## TASK TO COMPLETE
Go through the data from its first line and retype each line, stopping once the line containing "shifted: yellow_litopan [232" has been retyped.

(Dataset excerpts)
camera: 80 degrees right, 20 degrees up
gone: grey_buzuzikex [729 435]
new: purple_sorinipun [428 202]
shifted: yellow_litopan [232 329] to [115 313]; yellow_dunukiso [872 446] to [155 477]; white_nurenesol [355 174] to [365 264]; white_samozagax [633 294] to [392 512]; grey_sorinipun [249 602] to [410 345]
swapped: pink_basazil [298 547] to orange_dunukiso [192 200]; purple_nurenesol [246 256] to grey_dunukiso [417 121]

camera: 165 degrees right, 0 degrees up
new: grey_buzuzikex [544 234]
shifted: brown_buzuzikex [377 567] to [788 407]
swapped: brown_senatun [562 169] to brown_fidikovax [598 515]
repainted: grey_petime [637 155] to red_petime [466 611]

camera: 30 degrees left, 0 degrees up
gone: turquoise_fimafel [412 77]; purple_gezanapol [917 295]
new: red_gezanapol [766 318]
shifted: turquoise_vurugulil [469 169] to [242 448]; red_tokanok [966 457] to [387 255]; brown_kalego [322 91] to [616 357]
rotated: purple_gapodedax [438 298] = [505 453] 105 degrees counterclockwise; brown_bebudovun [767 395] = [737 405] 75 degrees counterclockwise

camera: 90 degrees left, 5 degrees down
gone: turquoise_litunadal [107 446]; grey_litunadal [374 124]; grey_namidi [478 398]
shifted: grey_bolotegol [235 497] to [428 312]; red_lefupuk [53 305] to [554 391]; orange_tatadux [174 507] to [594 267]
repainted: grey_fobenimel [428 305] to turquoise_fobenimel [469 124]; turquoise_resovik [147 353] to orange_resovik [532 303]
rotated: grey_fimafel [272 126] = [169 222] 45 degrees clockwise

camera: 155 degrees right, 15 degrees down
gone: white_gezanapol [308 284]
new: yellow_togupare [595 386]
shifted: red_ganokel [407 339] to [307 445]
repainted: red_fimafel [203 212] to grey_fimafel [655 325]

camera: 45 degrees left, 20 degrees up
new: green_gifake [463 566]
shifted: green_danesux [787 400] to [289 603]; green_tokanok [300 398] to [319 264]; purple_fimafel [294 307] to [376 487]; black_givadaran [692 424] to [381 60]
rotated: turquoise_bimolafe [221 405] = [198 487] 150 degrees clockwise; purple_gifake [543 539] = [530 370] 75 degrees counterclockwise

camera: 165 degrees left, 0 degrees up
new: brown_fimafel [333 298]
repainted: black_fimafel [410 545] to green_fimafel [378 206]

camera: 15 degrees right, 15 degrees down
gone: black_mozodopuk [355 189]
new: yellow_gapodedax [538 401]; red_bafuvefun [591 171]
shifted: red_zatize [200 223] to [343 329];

## ANSWER SPACE
camera: 80 degrees right, 20 degrees up
gone: grey_buzuzikex [729 435]
new: purple_sorinipun [428 202]
shifted: yellow_litopan [232 329] to [115 313]; yellow_dunukiso [872 446] to [155 477]; white_nurenesol [355 174] to [365 264]; white_samozagax [633 294] to [392 512]; grey_sorinipun [249 602] to [410 345]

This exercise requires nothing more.